(RECORDS TO USE)
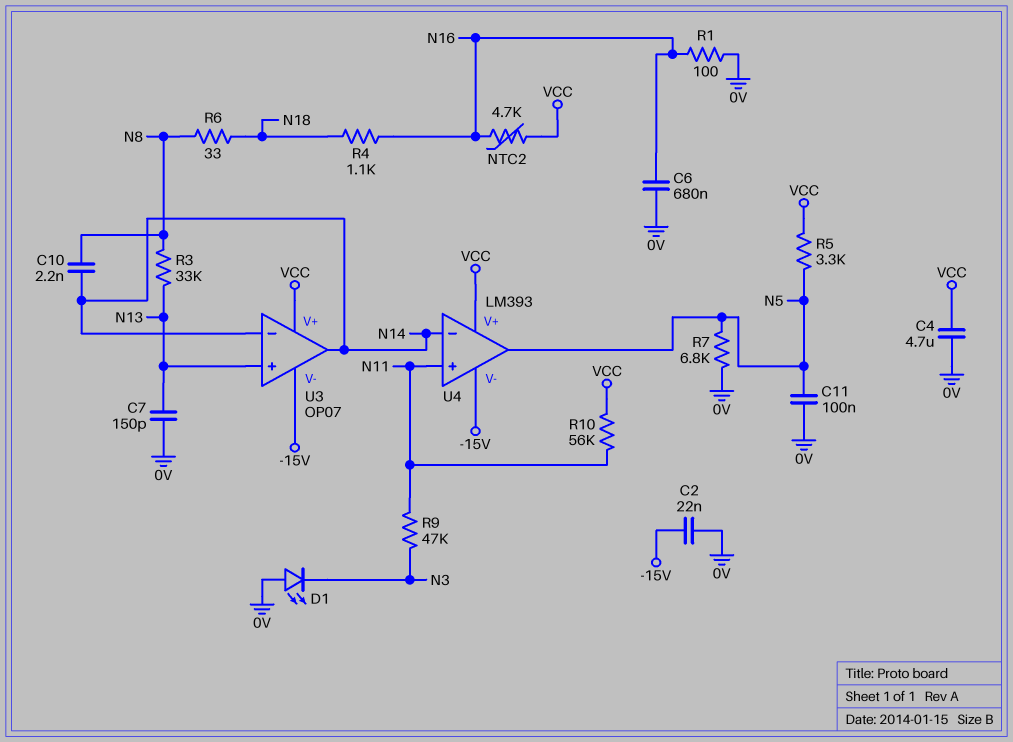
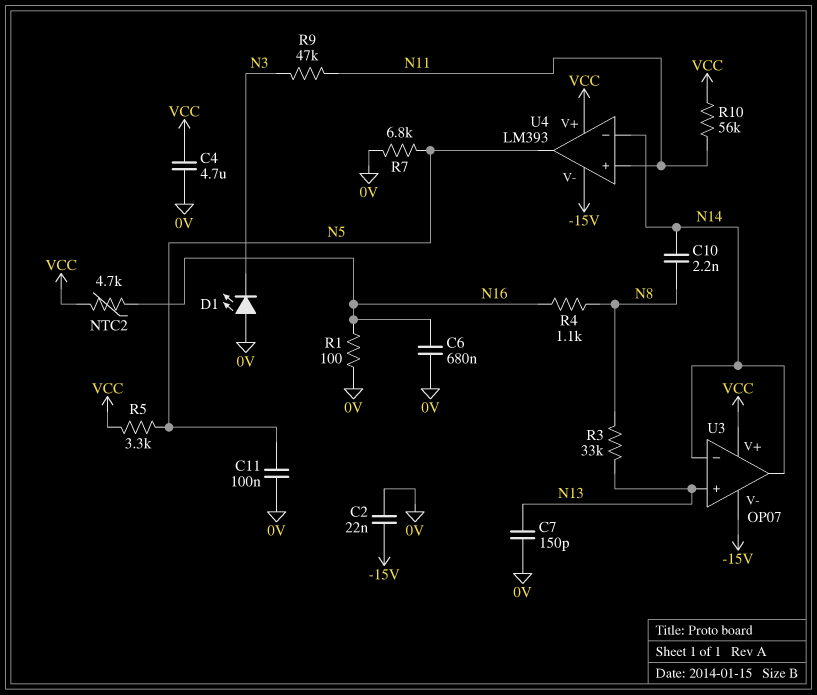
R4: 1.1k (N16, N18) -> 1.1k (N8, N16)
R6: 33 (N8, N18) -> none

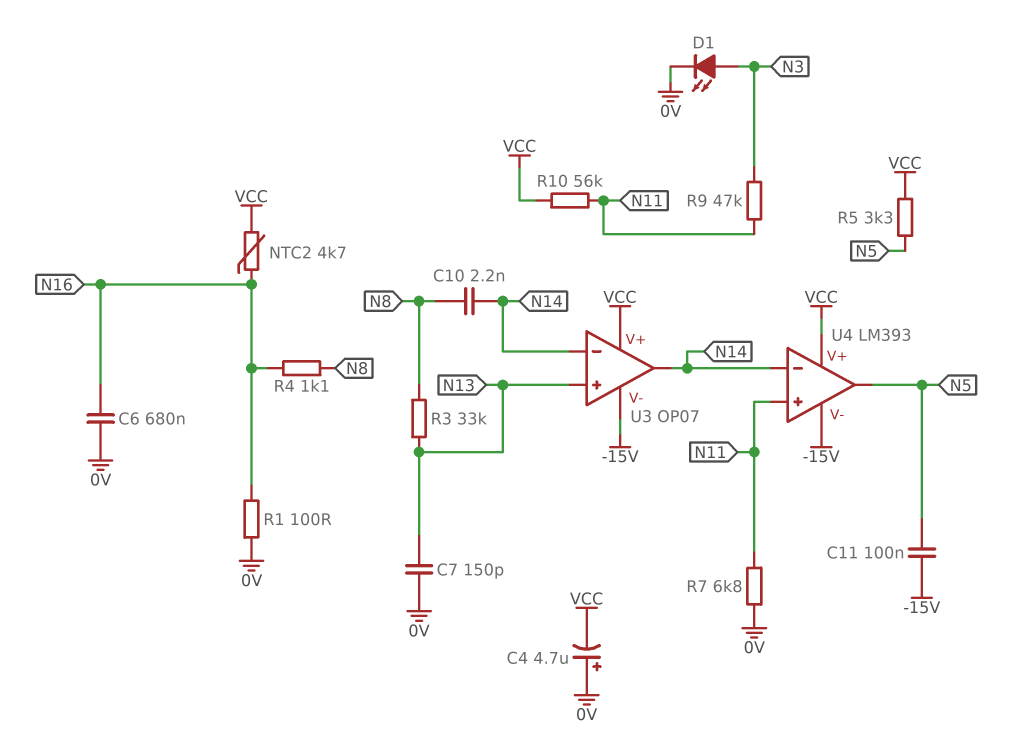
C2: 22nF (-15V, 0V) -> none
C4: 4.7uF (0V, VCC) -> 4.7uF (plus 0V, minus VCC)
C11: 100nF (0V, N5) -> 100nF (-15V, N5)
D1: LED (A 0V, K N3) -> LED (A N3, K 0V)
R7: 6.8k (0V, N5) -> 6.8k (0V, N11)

--

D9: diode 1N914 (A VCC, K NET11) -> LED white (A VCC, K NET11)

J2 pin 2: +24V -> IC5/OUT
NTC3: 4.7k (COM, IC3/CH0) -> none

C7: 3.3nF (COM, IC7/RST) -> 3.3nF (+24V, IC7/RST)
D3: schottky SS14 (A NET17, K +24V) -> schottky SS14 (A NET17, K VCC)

(WHAT IS NEEDED) Exactly the lines above from the one with "NTC3: 4.7k (COM, IC3/CH0) -> none" to the one with "D3: schottky SS14", both included, are to be quoted; leave the rest out.

(FINISHED EXERCISE)
NTC3: 4.7k (COM, IC3/CH0) -> none

C7: 3.3nF (COM, IC7/RST) -> 3.3nF (+24V, IC7/RST)
D3: schottky SS14 (A NET17, K +24V) -> schottky SS14 (A NET17, K VCC)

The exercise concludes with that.